[Dataset excerpts]
★ ★ ★ ★ ★
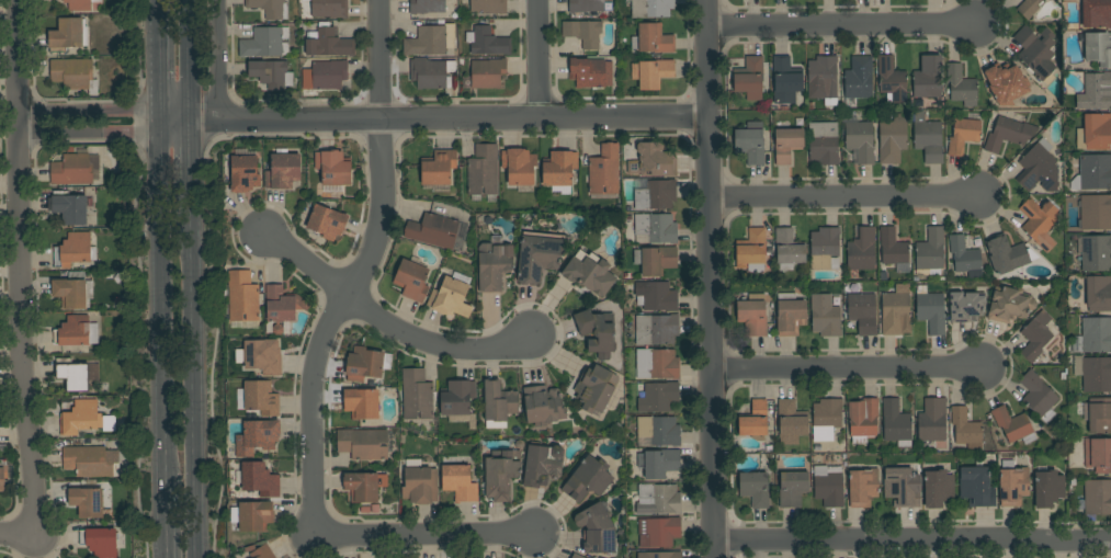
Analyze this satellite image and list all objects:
building: (304, 0)
building: (79, 4)
building: (585, 5)
building: (426, 6)
building: (489, 6)
building: (270, 8)
building: (651, 8)
building: (1028, 8)
building: (329, 9)
building: (1096, 13)
road: (155, 17)
road: (842, 26)
building: (583, 33)
building: (68, 34)
building: (652, 39)
building: (430, 40)
building: (265, 42)
building: (487, 42)
building: (327, 43)
building: (1097, 49)
building: (1036, 52)
road: (190, 59)
road: (218, 59)
road: (537, 59)
building: (590, 72)
building: (431, 73)
building: (487, 73)
building: (651, 73)
building: (74, 74)
building: (271, 74)
building: (324, 75)
road: (156, 77)
building: (750, 78)
building: (927, 78)
building: (823, 79)
building: (786, 80)
building: (858, 80)
building: (891, 80)
building: (1006, 83)
building: (961, 85)
building: (1095, 92)
road: (431, 119)
road: (86, 122)
building: (1009, 132)
building: (1094, 132)
building: (963, 135)
building: (927, 137)
building: (892, 139)
road: (190, 141)
building: (860, 141)
building: (750, 143)
building: (823, 143)
building: (787, 144)
building: (652, 161)
building: (519, 166)
building: (74, 168)
building: (333, 168)
building: (438, 168)
building: (1038, 168)
building: (604, 170)
building: (244, 171)
building: (282, 171)
building: (483, 171)
building: (559, 171)
building: (1095, 172)
building: (655, 195)
road: (843, 197)
building: (69, 207)
building: (1095, 212)
building: (1038, 218)
building: (326, 222)
building: (654, 228)
building: (433, 231)
building: (824, 248)
building: (788, 249)
building: (74, 250)
building: (752, 250)
building: (861, 250)
building: (893, 250)
building: (930, 253)
building: (1095, 253)
building: (539, 255)
building: (1006, 255)
building: (965, 257)
building: (655, 260)
building: (494, 263)
road: (302, 264)
road: (19, 268)
road: (360, 271)
building: (589, 272)
road: (708, 278)
building: (411, 280)
building: (73, 293)
building: (1098, 294)
building: (242, 296)
building: (656, 296)
building: (449, 298)
building: (282, 304)
building: (1009, 305)
building: (966, 306)
building: (931, 311)
building: (894, 312)
building: (862, 313)
building: (752, 315)
building: (789, 315)
building: (824, 316)
road: (160, 317)
building: (656, 329)
building: (76, 332)
building: (597, 332)
building: (1095, 335)
building: (1035, 336)
road: (436, 339)
building: (259, 358)
road: (193, 361)
building: (366, 364)
building: (657, 364)
road: (847, 369)
building: (1095, 374)
building: (72, 375)
building: (595, 388)
building: (417, 394)
building: (1038, 396)
building: (457, 397)
building: (658, 397)
building: (258, 398)
building: (499, 402)
building: (361, 403)
building: (542, 405)
building: (1099, 416)
building: (85, 419)
building: (754, 419)
building: (826, 419)
building: (862, 419)
building: (932, 421)
building: (790, 422)
building: (896, 423)
building: (1011, 424)
building: (966, 429)
building: (659, 430)
building: (257, 437)
building: (362, 444)
building: (1098, 455)
building: (91, 461)
building: (658, 463)
building: (542, 465)
building: (501, 473)
building: (3, 477)
building: (259, 479)
building: (588, 479)
building: (458, 480)
building: (420, 485)
building: (364, 486)
building: (828, 486)
building: (1013, 486)
building: (863, 487)
building: (901, 487)
building: (976, 487)
building: (792, 488)
building: (937, 488)
building: (1048, 488)
building: (755, 489)
building: (1097, 497)
building: (658, 499)
building: (87, 502)
building: (255, 515)
building: (596, 529)
building: (658, 532)
road: (423, 534)
road: (16, 537)
road: (165, 537)
building: (100, 541)
road: (911, 543)
building: (262, 552)
building: (659, 554)
building: (576, 556)

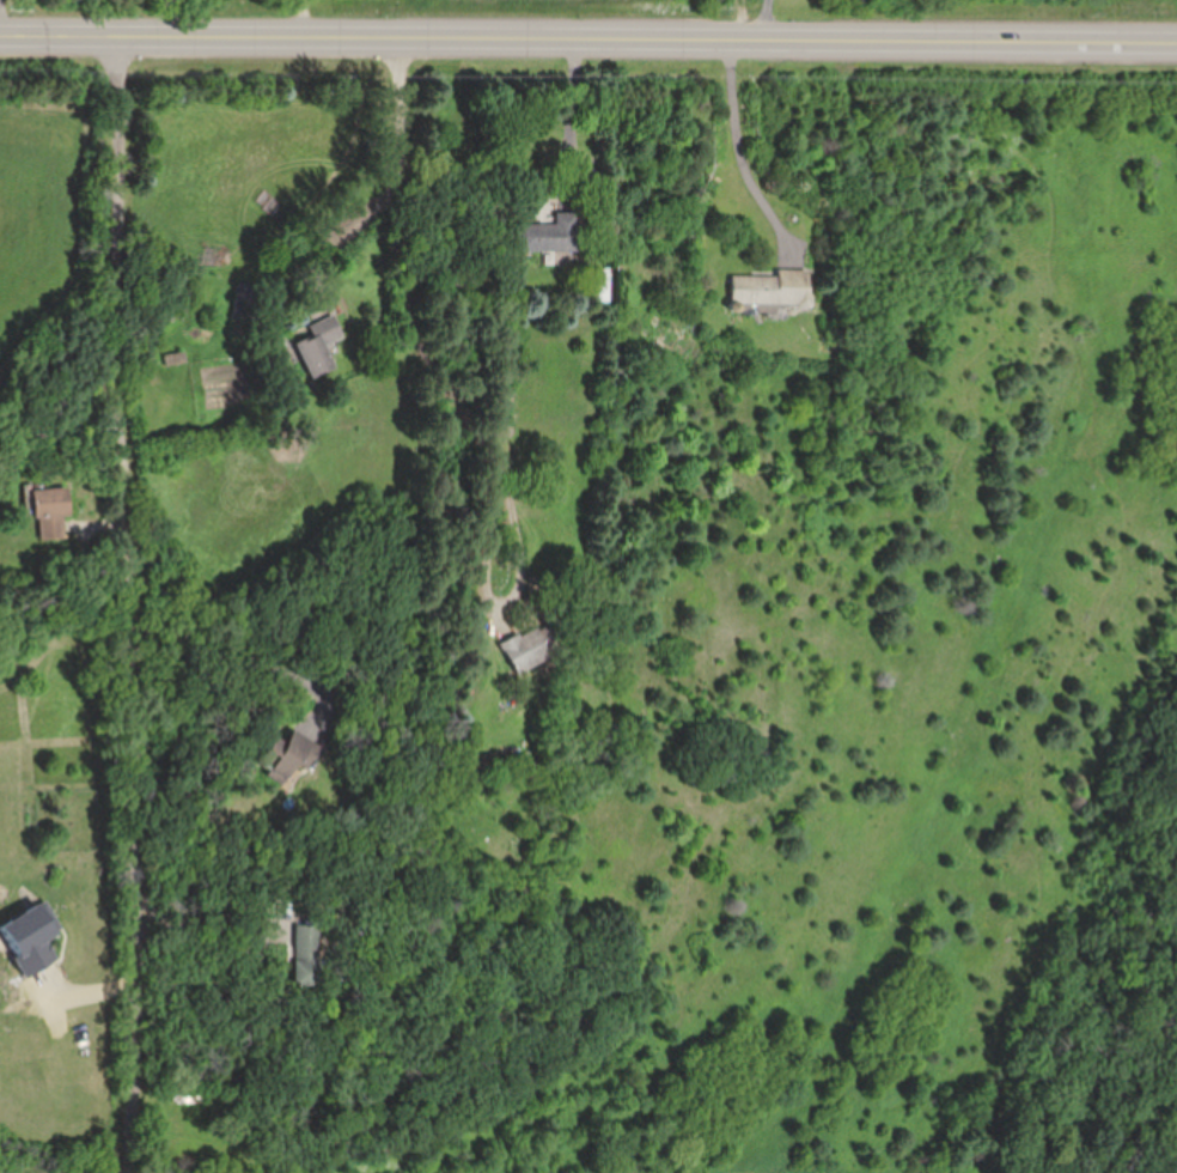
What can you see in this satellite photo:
road: (767, 22)
road: (588, 42)
road: (569, 123)
road: (751, 152)
road: (390, 183)
building: (553, 234)
building: (599, 285)
building: (770, 291)
building: (248, 303)
building: (319, 346)
road: (432, 378)
building: (50, 513)
road: (130, 604)
building: (536, 646)
road: (239, 657)
building: (285, 755)
building: (26, 938)
road: (201, 948)
building: (305, 954)

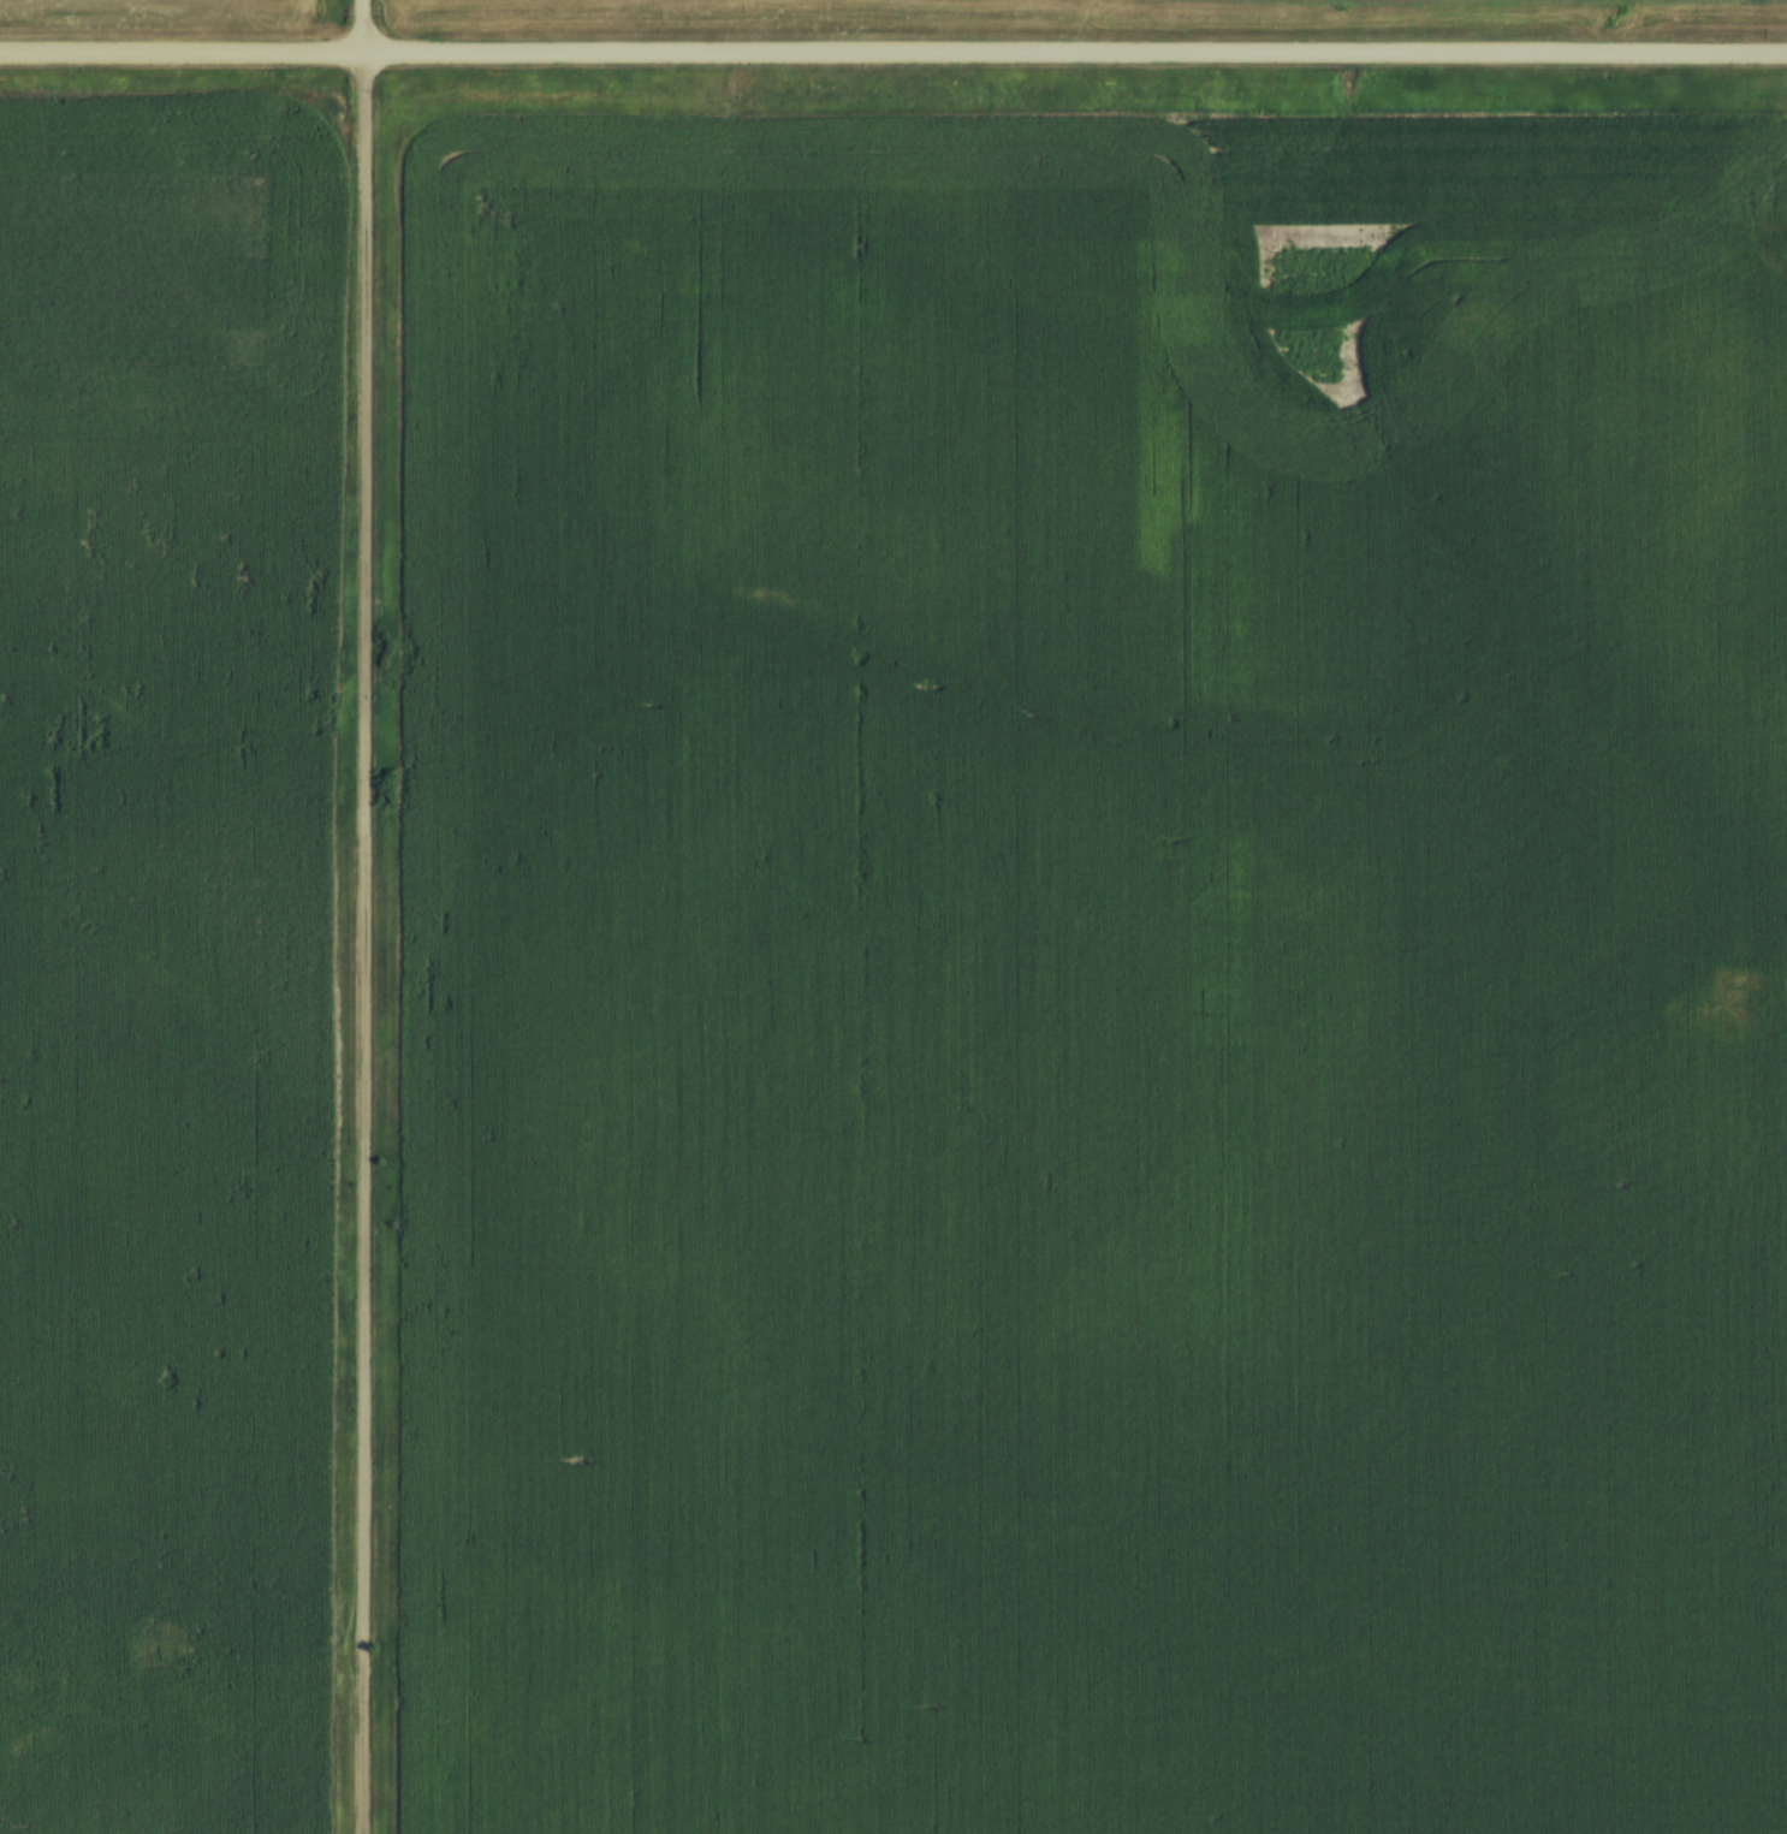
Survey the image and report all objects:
road: (363, 25)
road: (893, 51)
road: (362, 942)
crop: (168, 954)

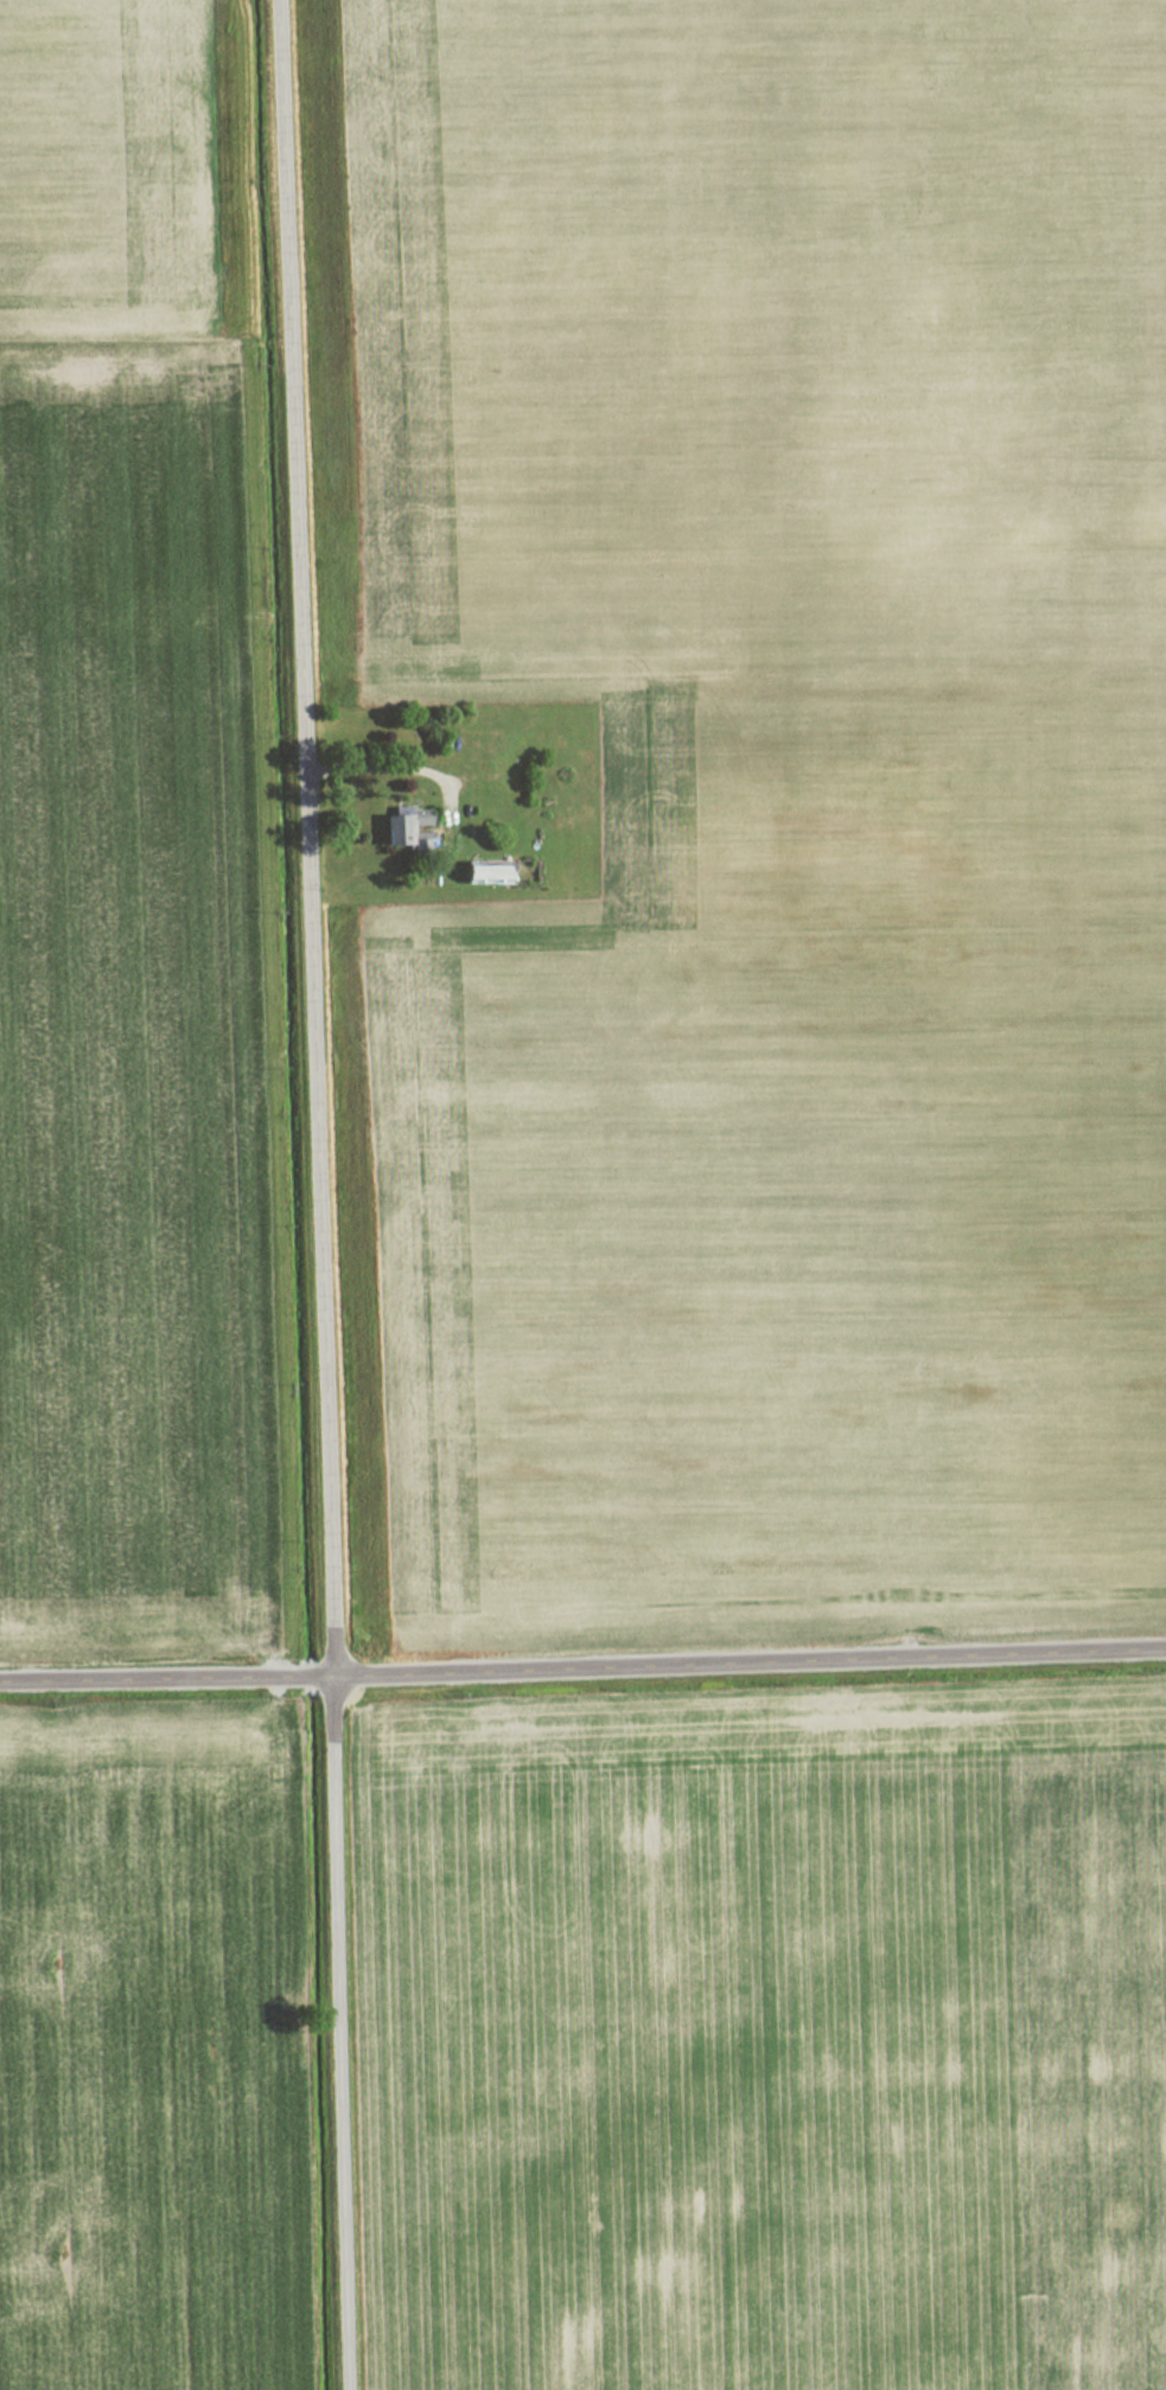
★ ★ ★ ★ ★
» **EXERCISE REQUIREMENTS**
All of the entries above should be copied exactly, with the images left out.

» **SOLUTION TO THE EXERCISE**
Analyze this satellite image and list all objects:
building: (304, 0)
building: (79, 4)
building: (585, 5)
building: (426, 6)
building: (489, 6)
building: (270, 8)
building: (651, 8)
building: (1028, 8)
building: (329, 9)
building: (1096, 13)
road: (155, 17)
road: (842, 26)
building: (583, 33)
building: (68, 34)
building: (652, 39)
building: (430, 40)
building: (265, 42)
building: (487, 42)
building: (327, 43)
building: (1097, 49)
building: (1036, 52)
road: (190, 59)
road: (218, 59)
road: (537, 59)
building: (590, 72)
building: (431, 73)
building: (487, 73)
building: (651, 73)
building: (74, 74)
building: (271, 74)
building: (324, 75)
road: (156, 77)
building: (750, 78)
building: (927, 78)
building: (823, 79)
building: (786, 80)
building: (858, 80)
building: (891, 80)
building: (1006, 83)
building: (961, 85)
building: (1095, 92)
road: (431, 119)
road: (86, 122)
building: (1009, 132)
building: (1094, 132)
building: (963, 135)
building: (927, 137)
building: (892, 139)
road: (190, 141)
building: (860, 141)
building: (750, 143)
building: (823, 143)
building: (787, 144)
building: (652, 161)
building: (519, 166)
building: (74, 168)
building: (333, 168)
building: (438, 168)
building: (1038, 168)
building: (604, 170)
building: (244, 171)
building: (282, 171)
building: (483, 171)
building: (559, 171)
building: (1095, 172)
building: (655, 195)
road: (843, 197)
building: (69, 207)
building: (1095, 212)
building: (1038, 218)
building: (326, 222)
building: (654, 228)
building: (433, 231)
building: (824, 248)
building: (788, 249)
building: (74, 250)
building: (752, 250)
building: (861, 250)
building: (893, 250)
building: (930, 253)
building: (1095, 253)
building: (539, 255)
building: (1006, 255)
building: (965, 257)
building: (655, 260)
building: (494, 263)
road: (302, 264)
road: (19, 268)
road: (360, 271)
building: (589, 272)
road: (708, 278)
building: (411, 280)
building: (73, 293)
building: (1098, 294)
building: (242, 296)
building: (656, 296)
building: (449, 298)
building: (282, 304)
building: (1009, 305)
building: (966, 306)
building: (931, 311)
building: (894, 312)
building: (862, 313)
building: (752, 315)
building: (789, 315)
building: (824, 316)
road: (160, 317)
building: (656, 329)
building: (76, 332)
building: (597, 332)
building: (1095, 335)
building: (1035, 336)
road: (436, 339)
building: (259, 358)
road: (193, 361)
building: (366, 364)
building: (657, 364)
road: (847, 369)
building: (1095, 374)
building: (72, 375)
building: (595, 388)
building: (417, 394)
building: (1038, 396)
building: (457, 397)
building: (658, 397)
building: (258, 398)
building: (499, 402)
building: (361, 403)
building: (542, 405)
building: (1099, 416)
building: (85, 419)
building: (754, 419)
building: (826, 419)
building: (862, 419)
building: (932, 421)
building: (790, 422)
building: (896, 423)
building: (1011, 424)
building: (966, 429)
building: (659, 430)
building: (257, 437)
building: (362, 444)
building: (1098, 455)
building: (91, 461)
building: (658, 463)
building: (542, 465)
building: (501, 473)
building: (3, 477)
building: (259, 479)
building: (588, 479)
building: (458, 480)
building: (420, 485)
building: (364, 486)
building: (828, 486)
building: (1013, 486)
building: (863, 487)
building: (901, 487)
building: (976, 487)
building: (792, 488)
building: (937, 488)
building: (1048, 488)
building: (755, 489)
building: (1097, 497)
building: (658, 499)
building: (87, 502)
building: (255, 515)
building: (596, 529)
building: (658, 532)
road: (423, 534)
road: (16, 537)
road: (165, 537)
building: (100, 541)
road: (911, 543)
building: (262, 552)
building: (659, 554)
building: (576, 556)

What can you see in this satellite photo:
road: (767, 22)
road: (588, 42)
road: (569, 123)
road: (751, 152)
road: (390, 183)
building: (553, 234)
building: (599, 285)
building: (770, 291)
building: (248, 303)
building: (319, 346)
road: (432, 378)
building: (50, 513)
road: (130, 604)
building: (536, 646)
road: (239, 657)
building: (285, 755)
building: (26, 938)
road: (201, 948)
building: (305, 954)

Survey the image and report all objects:
road: (363, 25)
road: (893, 51)
road: (362, 942)
crop: (168, 954)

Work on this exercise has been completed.